▶ _Your task_
Since pictures are not wanted in the copy, output only the rest of each record exactly.

▶ _Data excerpts_

-------------------------

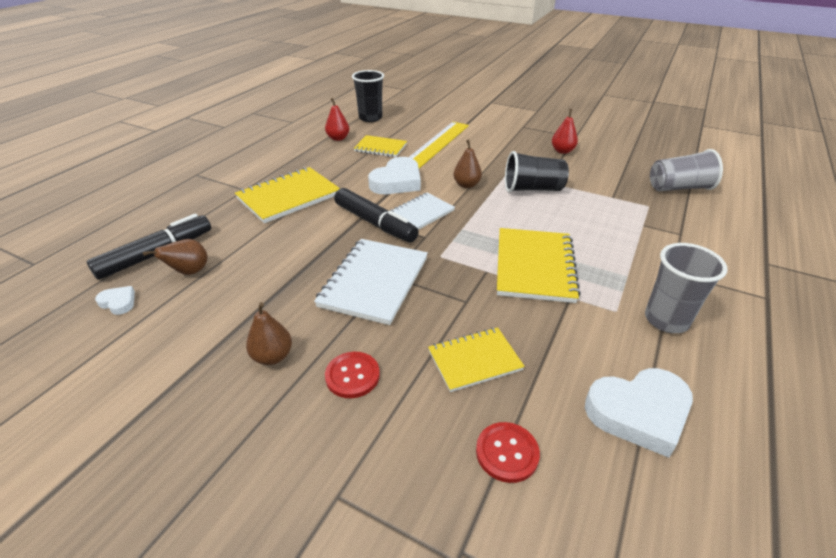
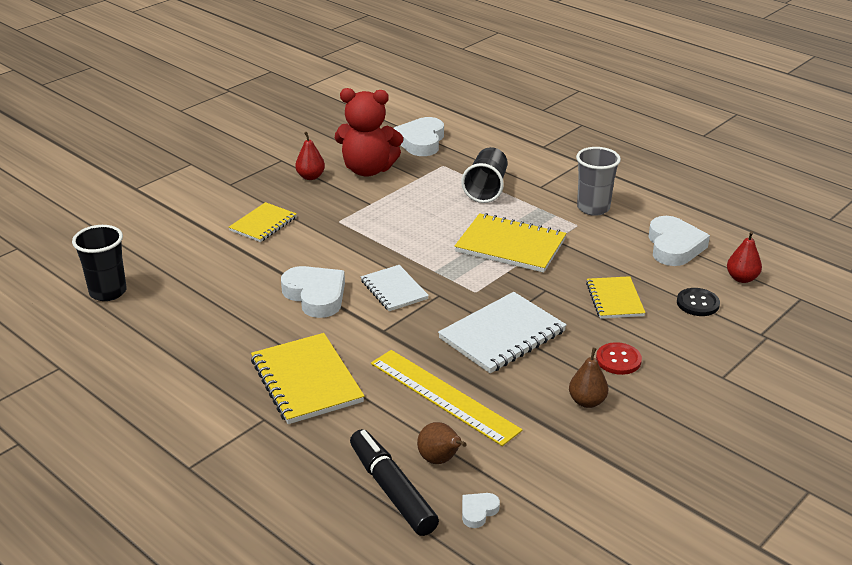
camera: 75 degrees left, 5 degrees down
white notebook [314,239,428,325] -> white notebook turned 75 degrees counterclockwise [438,292,567,373]
red pear [325,98,349,141] -> red pear moved to [727,231,762,283]
black marker [334,188,419,242] -> none
yellow notebook [354,135,407,157] -> yellow notebook moved to [229,202,297,242]
yellow ruler [409,122,469,168] -> yellow ruler moved to [371,350,522,446]
brown pear [453,140,482,188] -> none
red button [476,422,540,483] -> black button [677,288,720,316]
black cup [505,151,569,193] -> black cup moved to [461,147,508,203]
grey cup [650,149,723,191] -> white heart [394,117,444,156]
none -> red teddy bear [335,88,403,177]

-------------------------

▶ _Answer to the problem_
camera: 75 degrees left, 5 degrees down
white notebook [314,239,428,325] -> white notebook turned 75 degrees counterclockwise [438,292,567,373]
red pear [325,98,349,141] -> red pear moved to [727,231,762,283]
black marker [334,188,419,242] -> none
yellow notebook [354,135,407,157] -> yellow notebook moved to [229,202,297,242]
yellow ruler [409,122,469,168] -> yellow ruler moved to [371,350,522,446]
brown pear [453,140,482,188] -> none
red button [476,422,540,483] -> black button [677,288,720,316]
black cup [505,151,569,193] -> black cup moved to [461,147,508,203]
grey cup [650,149,723,191] -> white heart [394,117,444,156]
none -> red teddy bear [335,88,403,177]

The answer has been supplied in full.